Required work →
Only the lines containing the string "Spielwürfel" are needed; copy all of them from the listing.

Data under study →
□ □ □ □ □ □ □

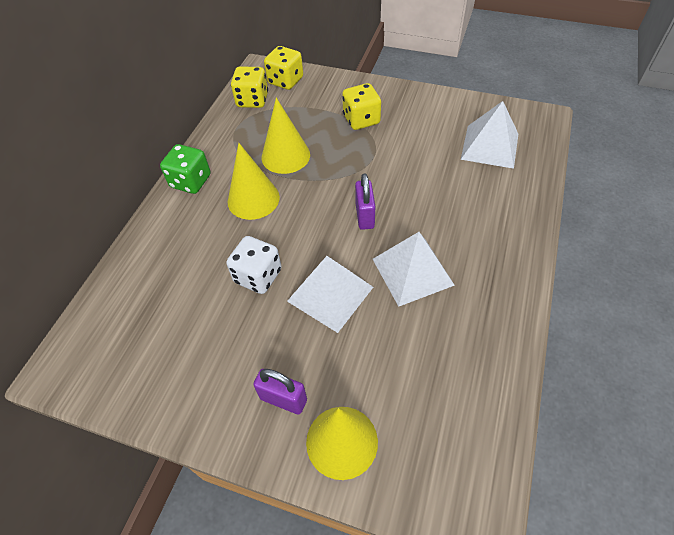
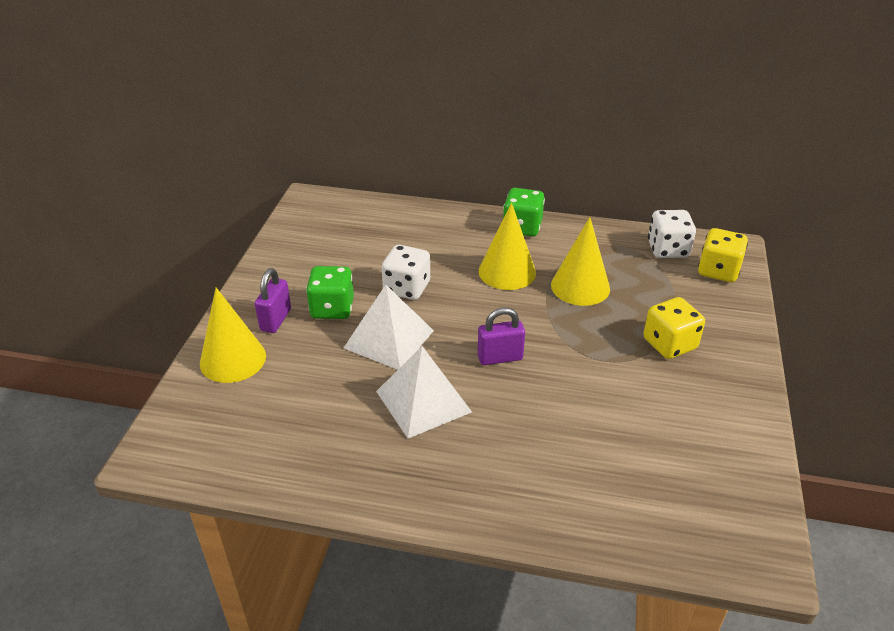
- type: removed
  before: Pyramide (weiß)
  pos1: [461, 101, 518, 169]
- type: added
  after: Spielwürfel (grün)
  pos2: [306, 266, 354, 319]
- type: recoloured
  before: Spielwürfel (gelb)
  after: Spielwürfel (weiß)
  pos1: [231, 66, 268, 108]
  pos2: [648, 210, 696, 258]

□ □ □ □ □ □ □

Exercise output →
  after: Spielwürfel (grün)
  before: Spielwürfel (gelb)
  after: Spielwürfel (weiß)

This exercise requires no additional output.